RECORDS FOR THIS EXERCISE:
· · ·

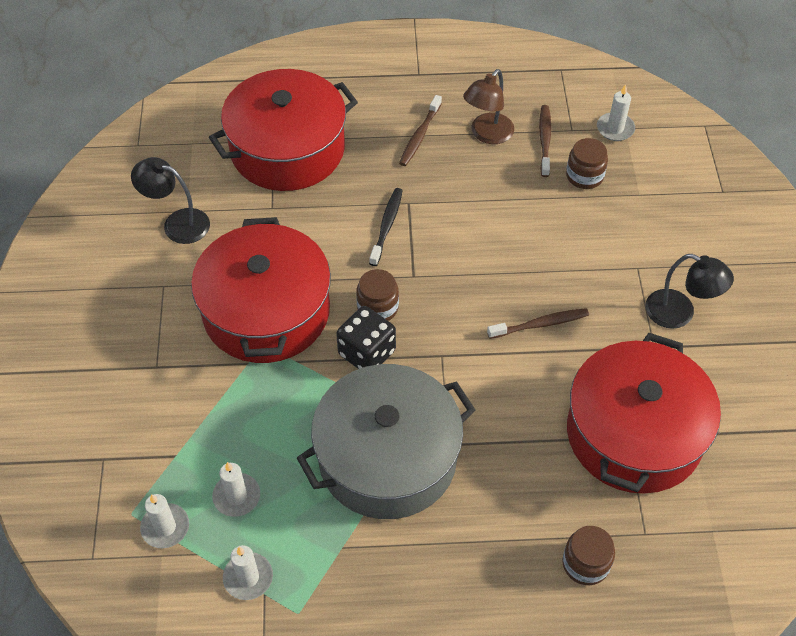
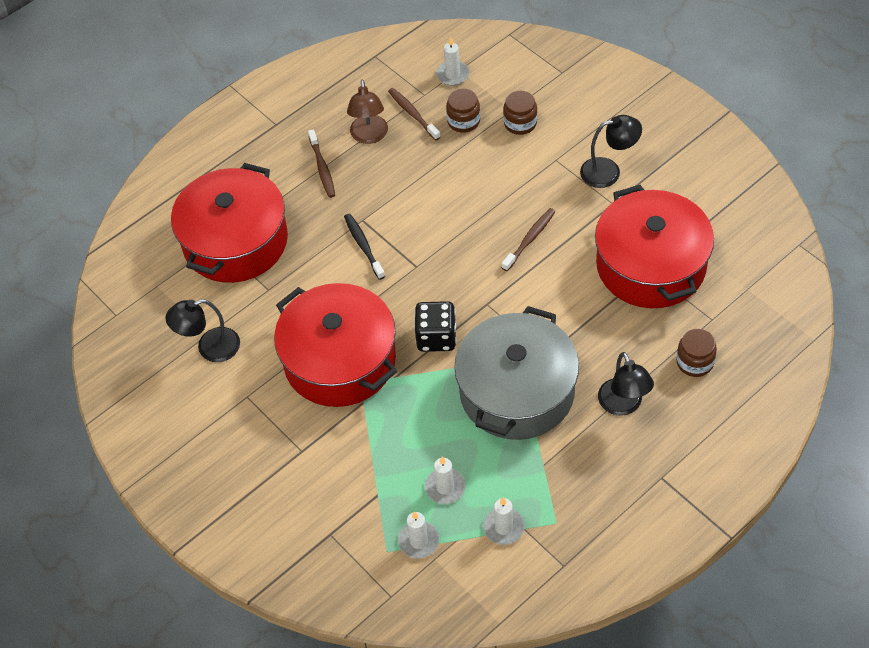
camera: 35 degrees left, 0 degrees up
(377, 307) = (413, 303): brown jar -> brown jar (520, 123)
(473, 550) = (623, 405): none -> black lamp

· · ·

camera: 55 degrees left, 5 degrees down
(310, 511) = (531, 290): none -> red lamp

· · ·

WORK TO BE COMPLETED: Filter the records above down to the lines containing "degrees".

ANSWER BELOW:
camera: 35 degrees left, 0 degrees up
camera: 55 degrees left, 5 degrees down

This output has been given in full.